Copy, from the material below, each line where "traffic" shows up.

====== MATERIAL FOR THIS TASK ======

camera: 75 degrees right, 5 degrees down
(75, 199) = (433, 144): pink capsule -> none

======
====== MATERIAL FOR THIS TASK ======

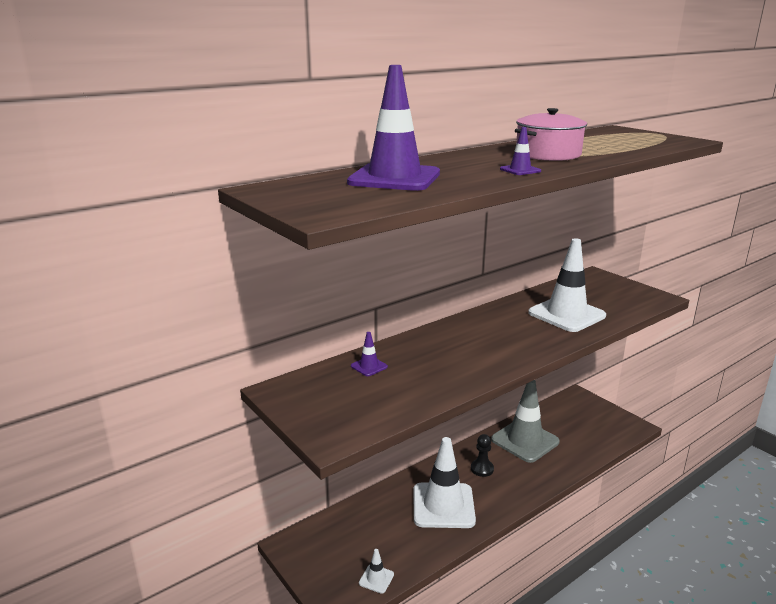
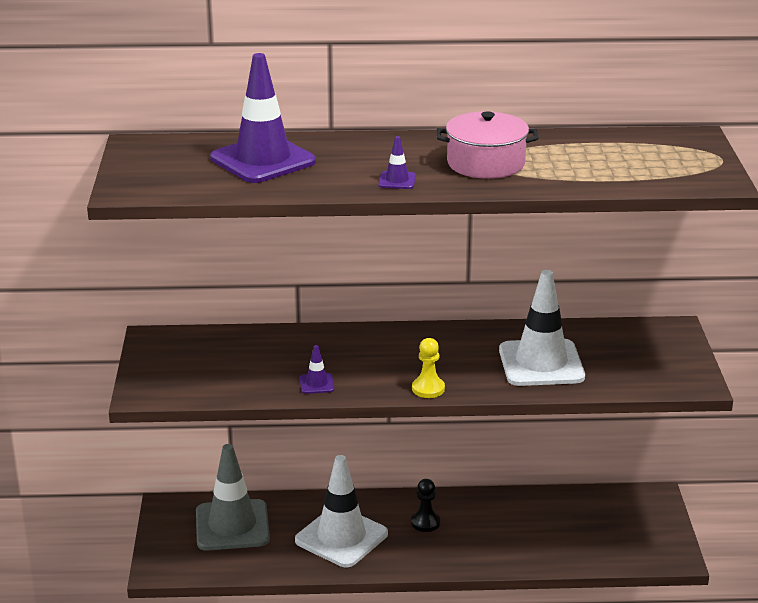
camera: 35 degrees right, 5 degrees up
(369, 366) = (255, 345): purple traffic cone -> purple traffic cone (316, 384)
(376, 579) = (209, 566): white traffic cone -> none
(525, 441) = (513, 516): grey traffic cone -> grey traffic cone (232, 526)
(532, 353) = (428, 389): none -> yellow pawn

======

**RESPONSE TO THIS EXERCISE**
(369, 366) = (255, 345): purple traffic cone -> purple traffic cone (316, 384)
(376, 579) = (209, 566): white traffic cone -> none
(525, 441) = (513, 516): grey traffic cone -> grey traffic cone (232, 526)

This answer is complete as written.